▼▼▼

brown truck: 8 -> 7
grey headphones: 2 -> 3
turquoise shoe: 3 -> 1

▲▲▲
▼▼▼

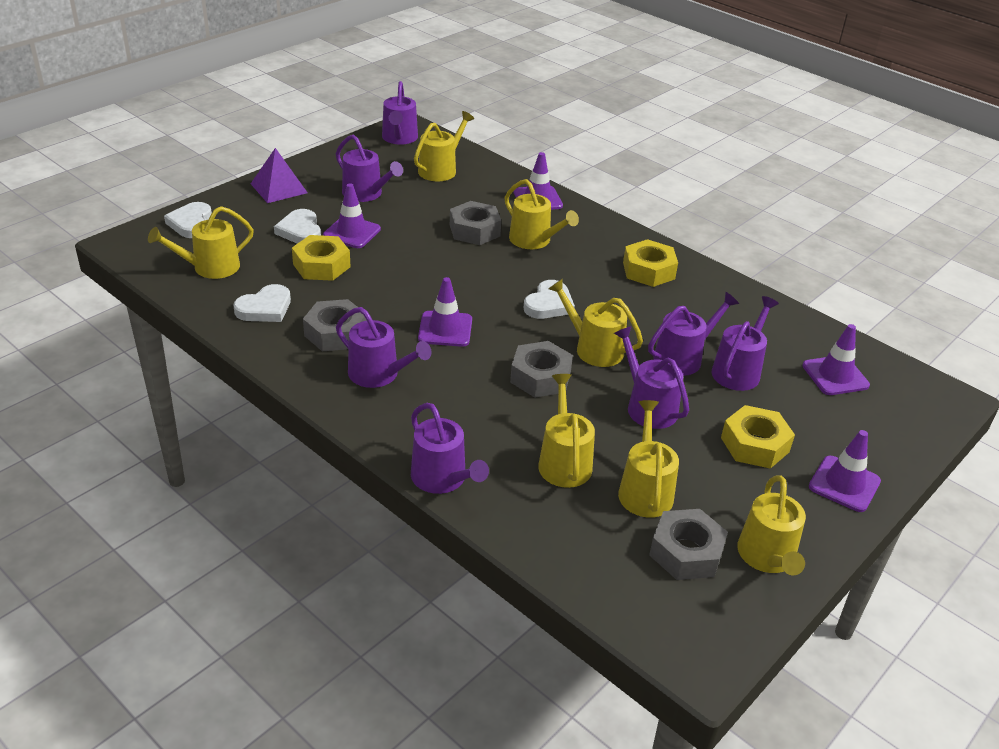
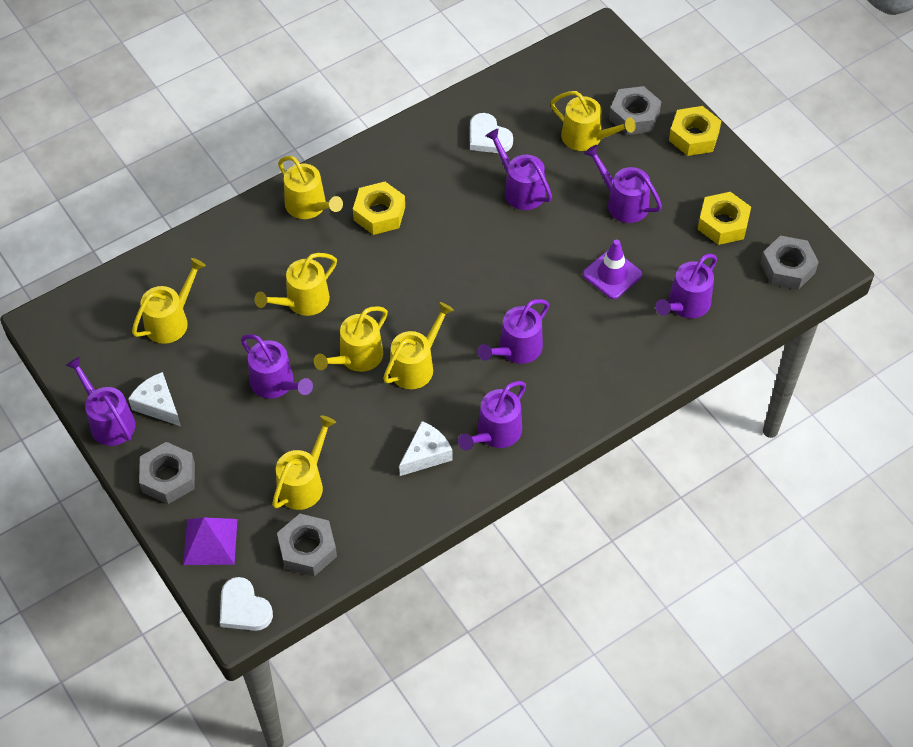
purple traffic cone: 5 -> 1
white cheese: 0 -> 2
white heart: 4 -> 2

▲▲▲

Above this instruction are the records; retype exactly the lines from the one containing "brown truck: 8 -> 7" up to and including the one containing "turquoise shoe: 3 -> 1".

The answer ->
brown truck: 8 -> 7
grey headphones: 2 -> 3
turquoise shoe: 3 -> 1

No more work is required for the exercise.